= Beginning of Section =
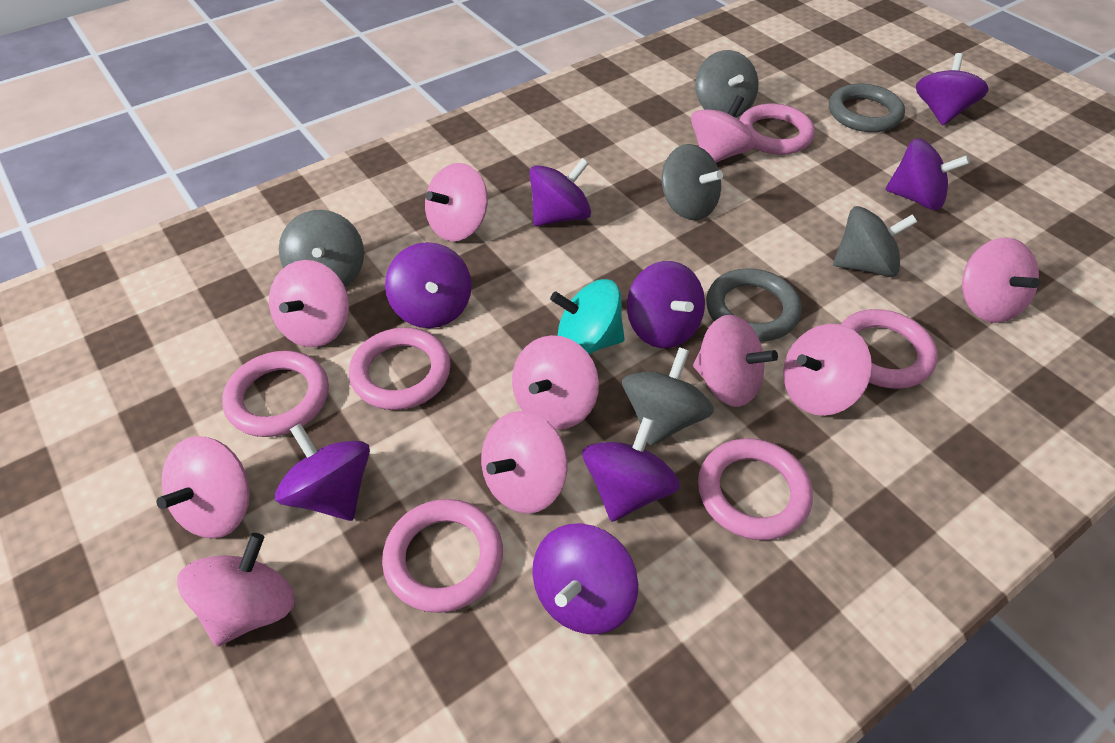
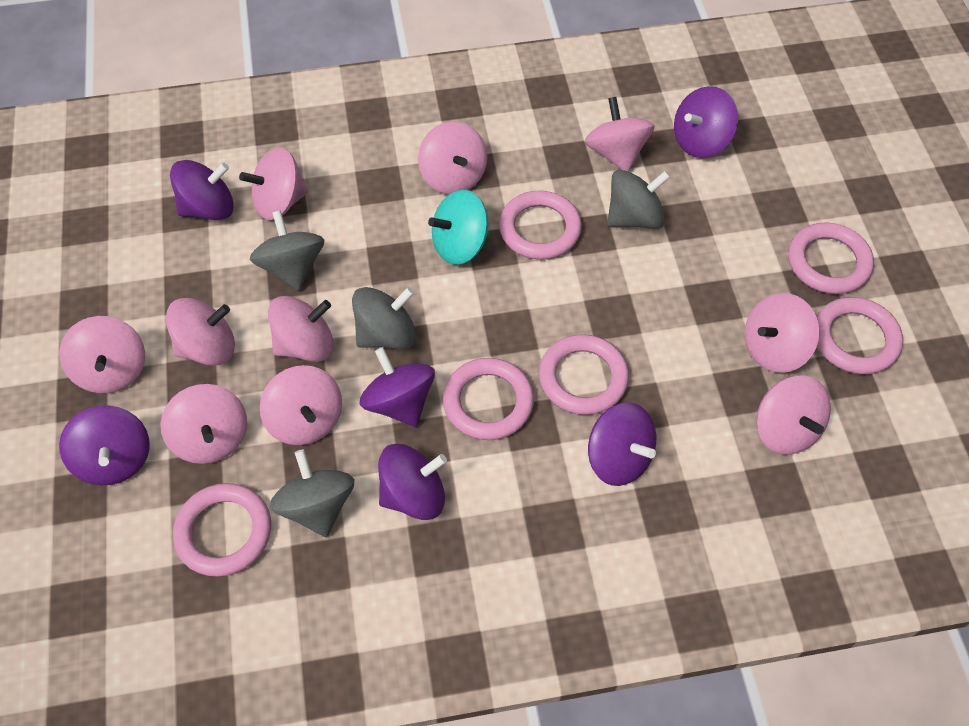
grey ring: 2 -> 0
grey spinning top: 5 -> 4
purple spinning top: 8 -> 6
= End of Section =
Please ensure that the data above is repeated exactly, with no pictures in the copy.

grey ring: 2 -> 0
grey spinning top: 5 -> 4
purple spinning top: 8 -> 6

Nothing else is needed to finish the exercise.